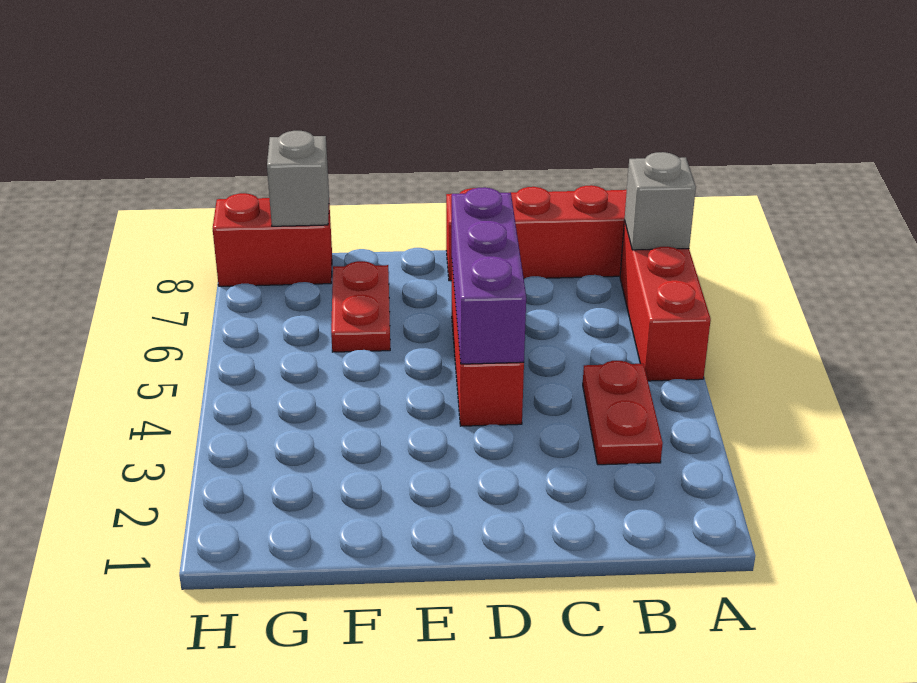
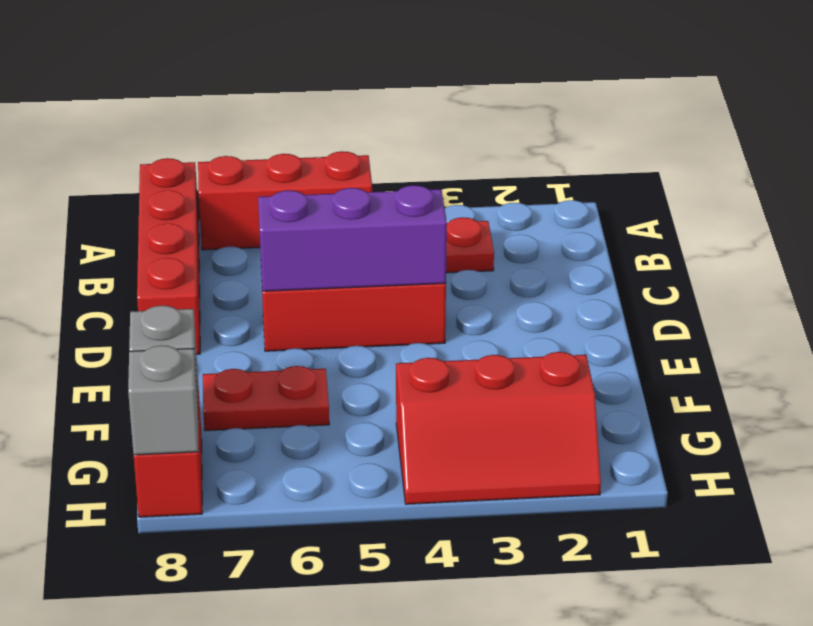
grey brick A7 level 2 -> grey brick H8 level 2
none -> red slope G2:H4 level 1 top G

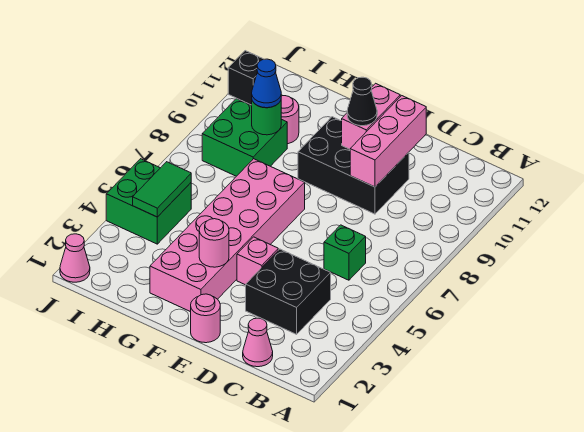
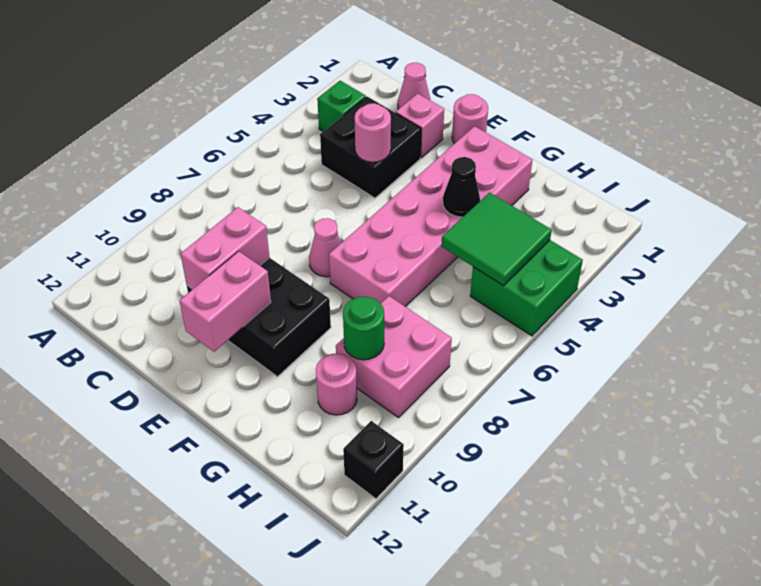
green brick C6 level 1 -> green brick B3 level 1
pink brick D9:D11 level 2 -> pink brick D9:D10 level 2
pink brick E4 level 1 -> pink brick D2 level 1
black cone E10 level 3 -> black cone G4 level 2
pink round brick F3 level 2 -> pink round brick D4 level 2
green brick H8:I9 level 1 -> pink brick H8:I9 level 1
blue cone H9 level 3 -> none
green tile I4:I5 level 2 -> green tile H4:I5 level 2
pink cone J1 level 1 -> pink cone E7 level 1

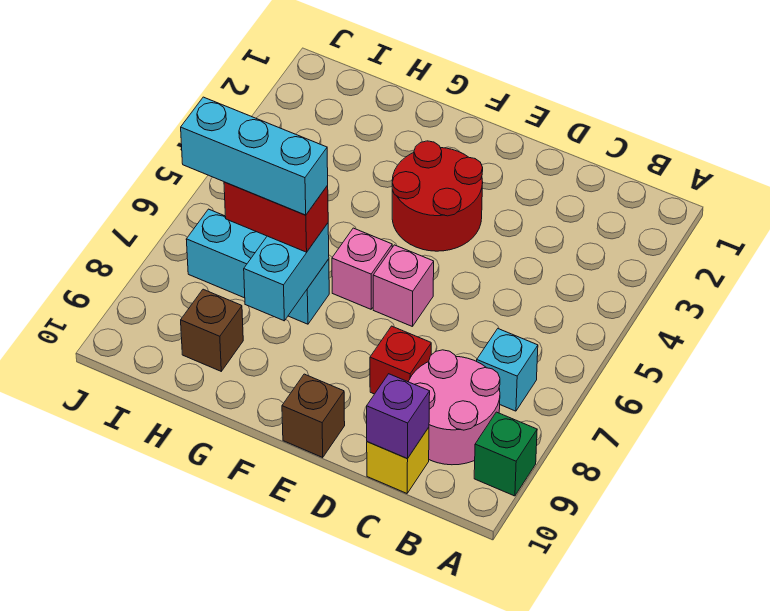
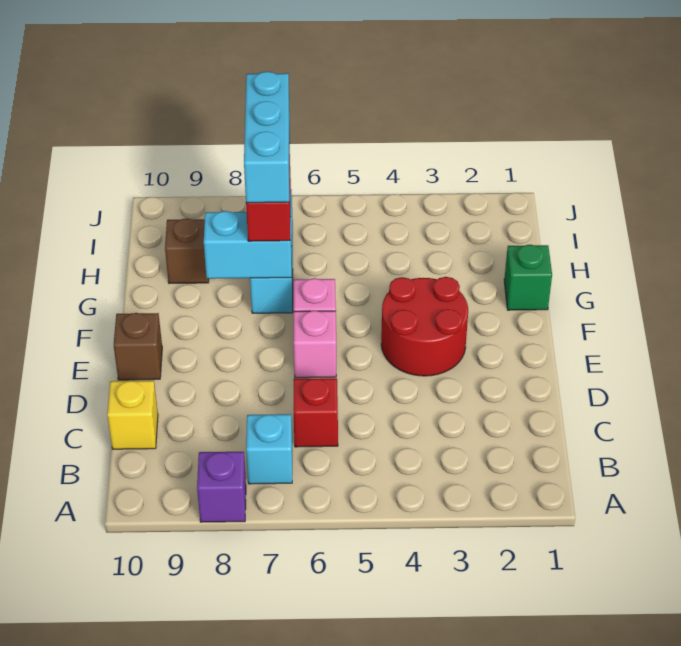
green brick A9 level 1 -> green brick G1 level 1
pink round brick B8:C9 level 1 -> none
purple brick C10 level 2 -> purple brick A8 level 1
red brick D8 level 1 -> red brick C6 level 1

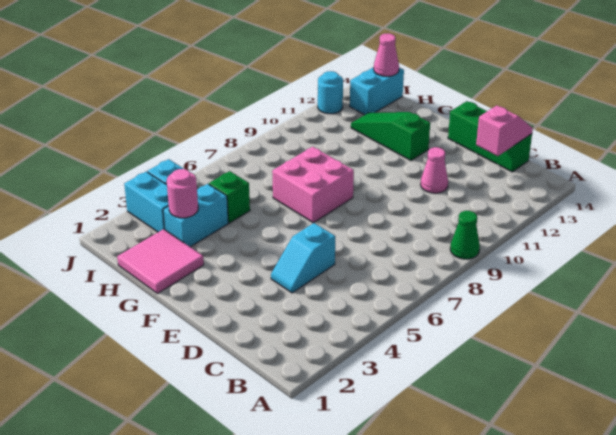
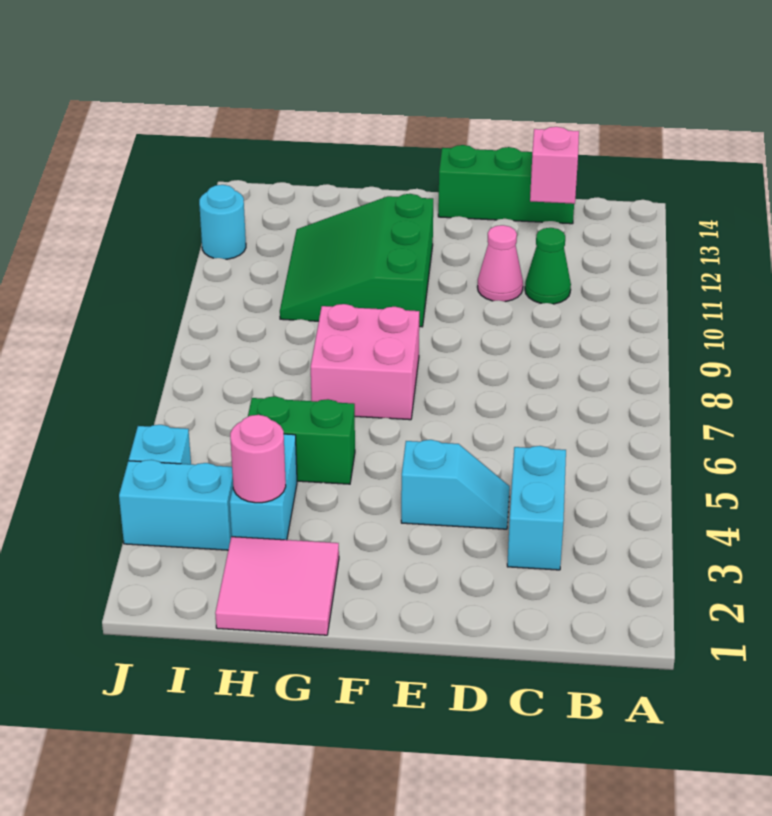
green cone A9 level 1 -> green cone C11 level 1
cyan slope D4:D5 level 1 top 5 -> cyan slope D4:E4 level 1 top E
green slope F12:H12 level 1 top F -> green slope F10:H12 level 1 top F
green brick H5 level 1 -> green brick G5:H5 level 1
cyan brick I13:I14 level 1 -> cyan brick C3:C4 level 1
pink cone I14 level 2 -> none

» **Instructions for the task**
Exclude the pictures and give back the rest of the data above exactly as written.

» **Result**
grey brick A7 level 2 -> grey brick H8 level 2
none -> red slope G2:H4 level 1 top G

green brick C6 level 1 -> green brick B3 level 1
pink brick D9:D11 level 2 -> pink brick D9:D10 level 2
pink brick E4 level 1 -> pink brick D2 level 1
black cone E10 level 3 -> black cone G4 level 2
pink round brick F3 level 2 -> pink round brick D4 level 2
green brick H8:I9 level 1 -> pink brick H8:I9 level 1
blue cone H9 level 3 -> none
green tile I4:I5 level 2 -> green tile H4:I5 level 2
pink cone J1 level 1 -> pink cone E7 level 1

green brick A9 level 1 -> green brick G1 level 1
pink round brick B8:C9 level 1 -> none
purple brick C10 level 2 -> purple brick A8 level 1
red brick D8 level 1 -> red brick C6 level 1

green cone A9 level 1 -> green cone C11 level 1
cyan slope D4:D5 level 1 top 5 -> cyan slope D4:E4 level 1 top E
green slope F12:H12 level 1 top F -> green slope F10:H12 level 1 top F
green brick H5 level 1 -> green brick G5:H5 level 1
cyan brick I13:I14 level 1 -> cyan brick C3:C4 level 1
pink cone I14 level 2 -> none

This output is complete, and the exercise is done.